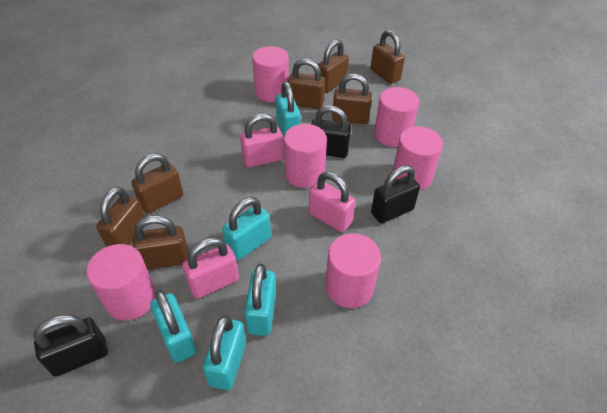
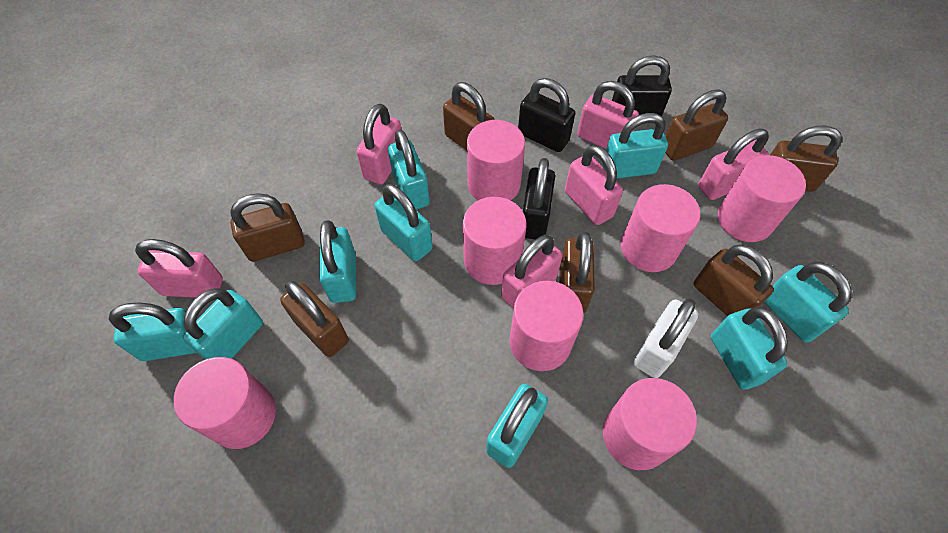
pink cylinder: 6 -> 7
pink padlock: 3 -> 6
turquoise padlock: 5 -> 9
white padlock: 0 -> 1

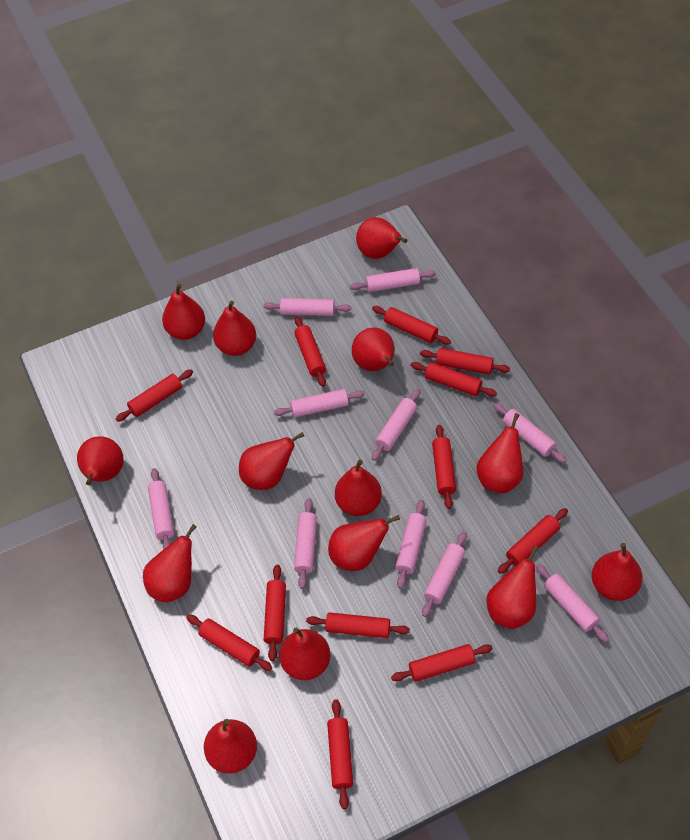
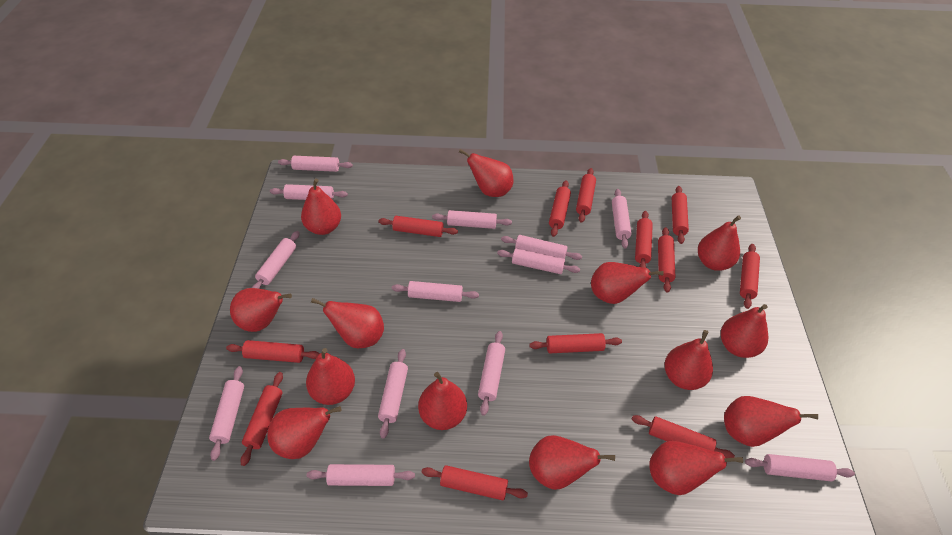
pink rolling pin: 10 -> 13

+---+

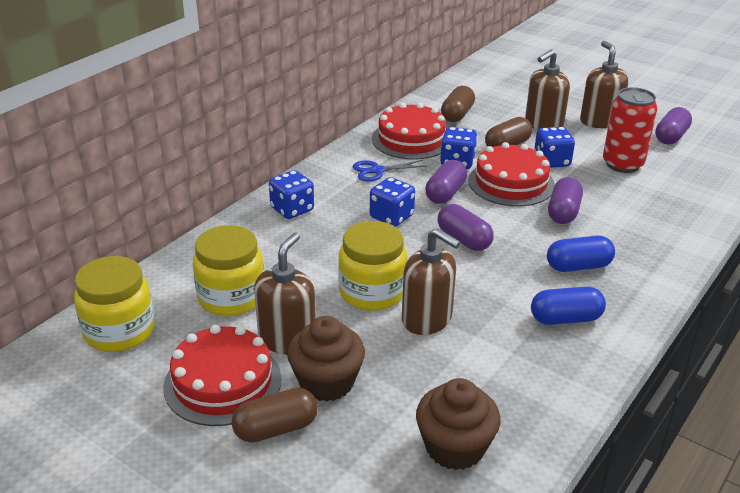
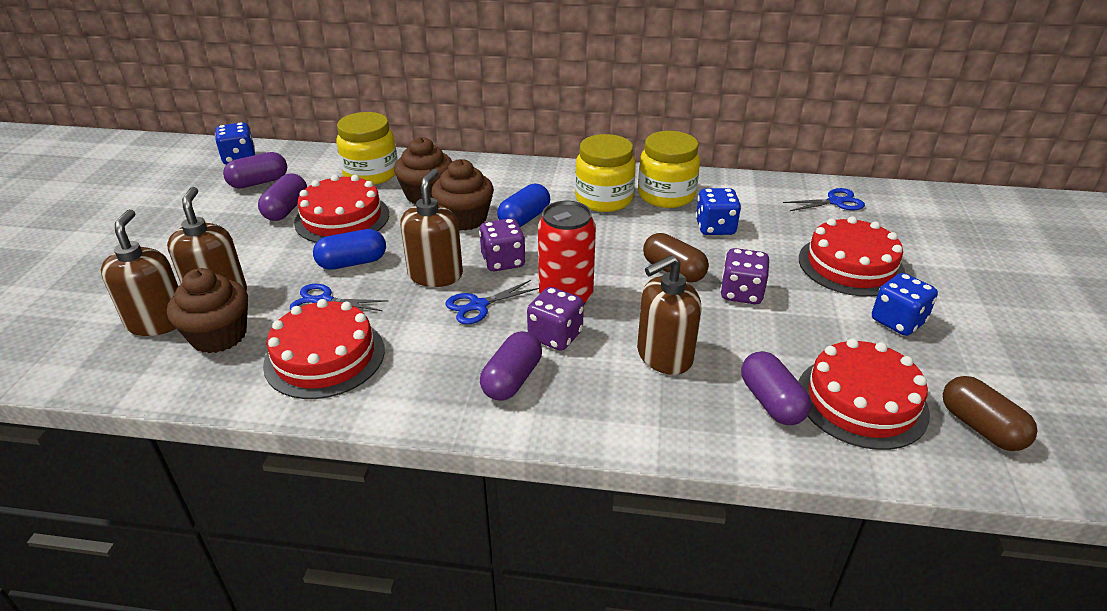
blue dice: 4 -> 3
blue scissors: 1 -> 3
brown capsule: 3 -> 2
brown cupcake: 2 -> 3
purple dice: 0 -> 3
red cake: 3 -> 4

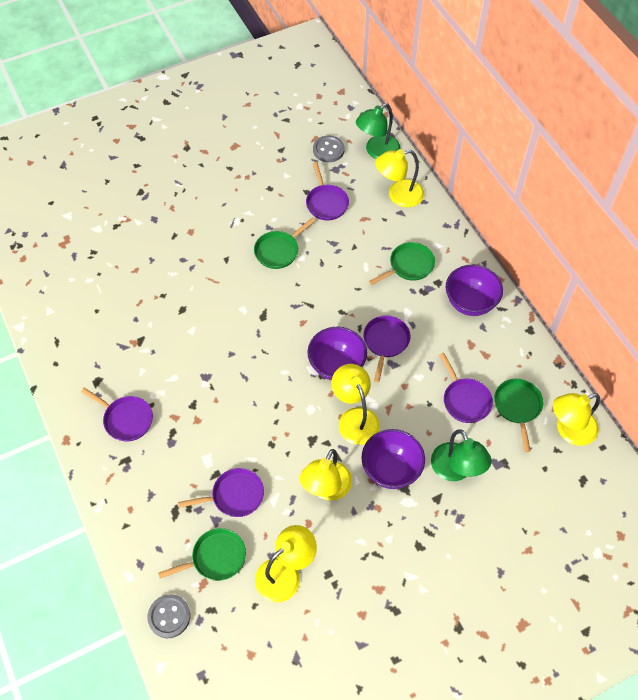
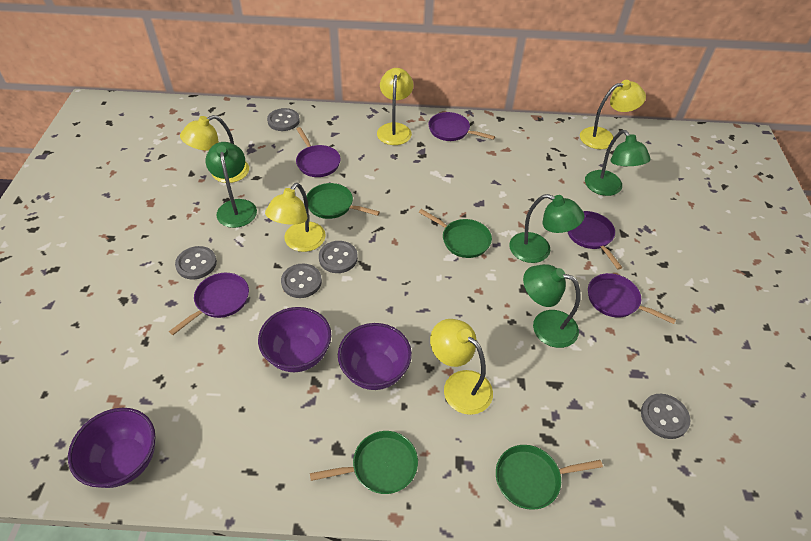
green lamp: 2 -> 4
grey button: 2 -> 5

+---+

## How to complete this task
What you write out is the stretch of entries from the line containing "blue scissors: 1 -> 3" to the line containing "grey button: 2 -> 5", word for word, with both end lines and no pictures.

## Task answer
blue scissors: 1 -> 3
brown capsule: 3 -> 2
brown cupcake: 2 -> 3
purple dice: 0 -> 3
red cake: 3 -> 4

green lamp: 2 -> 4
grey button: 2 -> 5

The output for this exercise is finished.